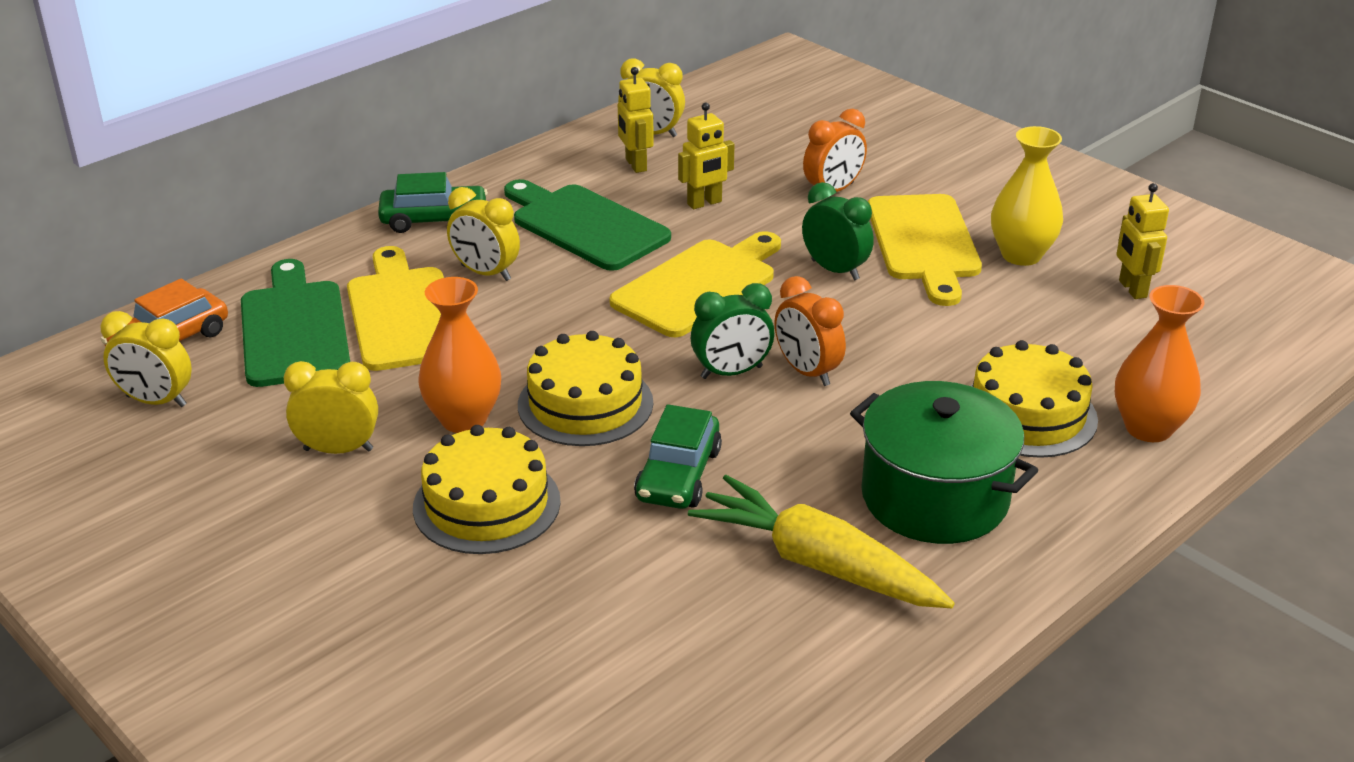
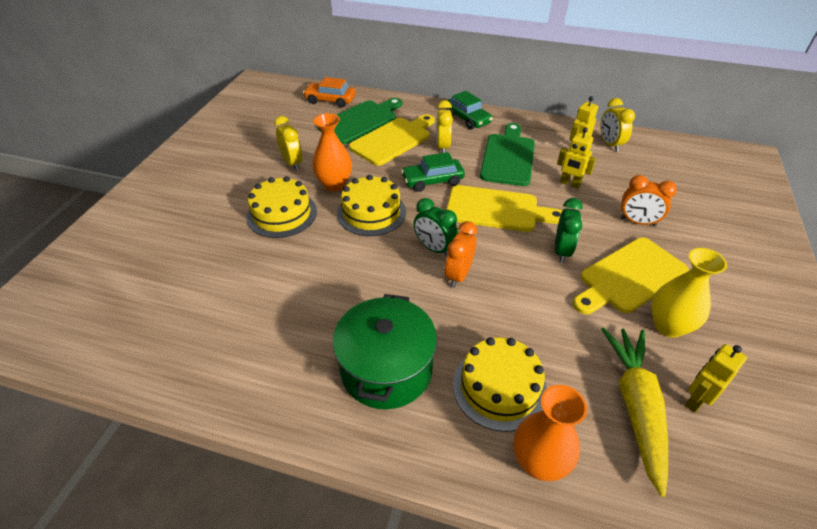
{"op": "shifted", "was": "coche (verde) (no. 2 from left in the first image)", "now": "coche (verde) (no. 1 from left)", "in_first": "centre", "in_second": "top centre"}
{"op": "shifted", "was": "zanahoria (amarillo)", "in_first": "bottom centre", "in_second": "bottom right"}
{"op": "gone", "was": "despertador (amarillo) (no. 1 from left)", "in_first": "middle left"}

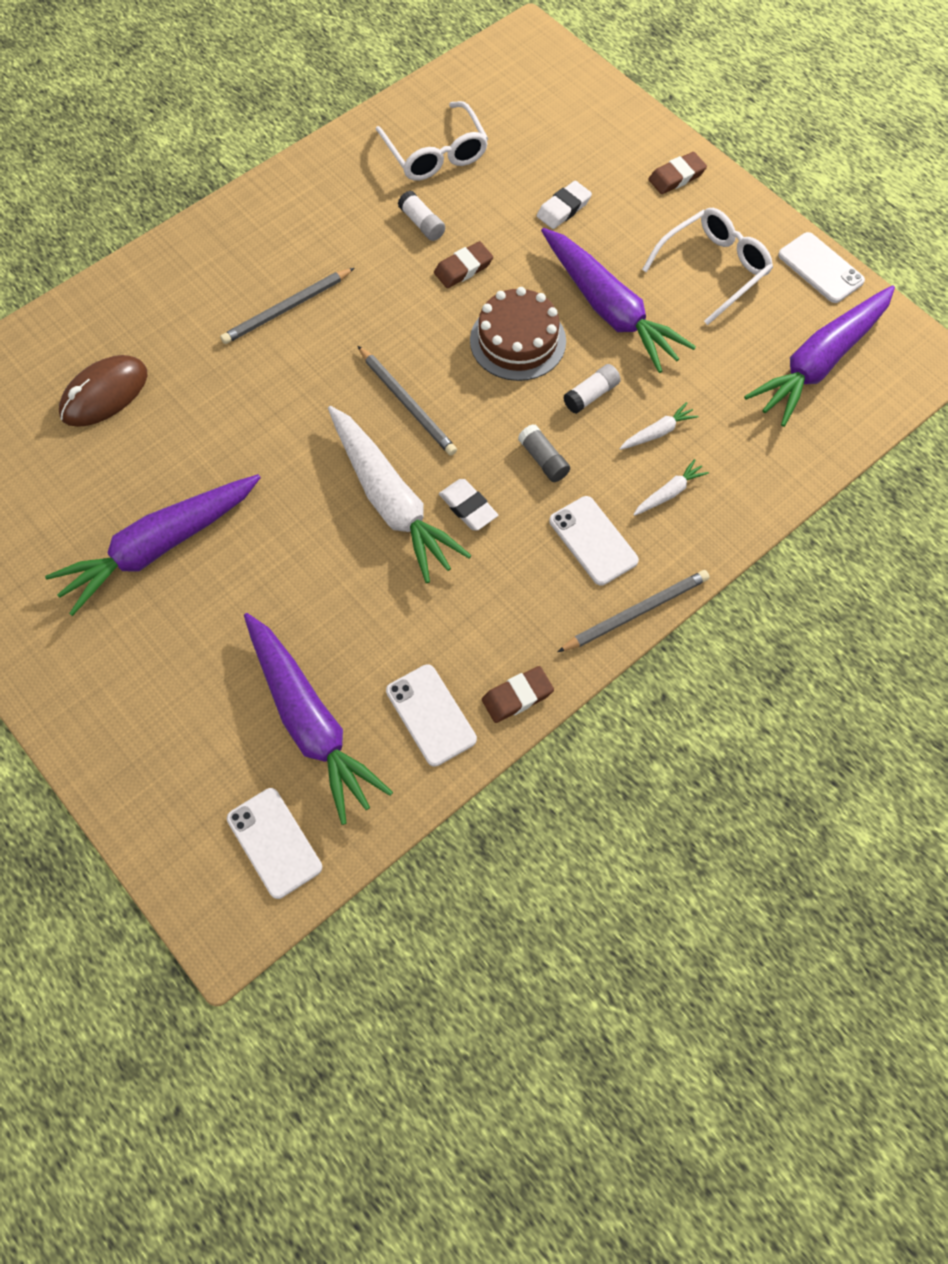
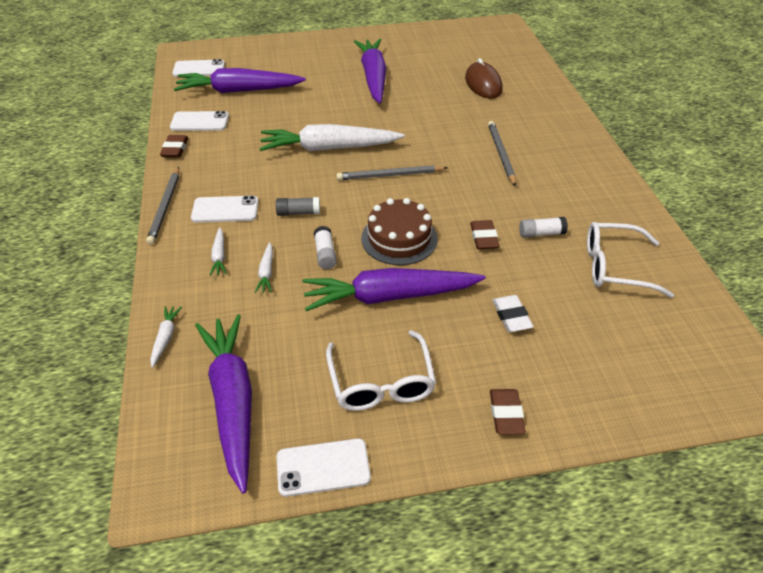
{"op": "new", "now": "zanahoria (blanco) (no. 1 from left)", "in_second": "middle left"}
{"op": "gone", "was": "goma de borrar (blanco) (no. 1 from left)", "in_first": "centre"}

········

◆ **Task to carry out**:
Every line above with the string "shifted" in it should be copied into the answer.

◆ **Output of the task**:
{"op": "shifted", "was": "coche (verde) (no. 2 from left in the first image)", "now": "coche (verde) (no. 1 from left)", "in_first": "centre", "in_second": "top centre"}
{"op": "shifted", "was": "zanahoria (amarillo)", "in_first": "bottom centre", "in_second": "bottom right"}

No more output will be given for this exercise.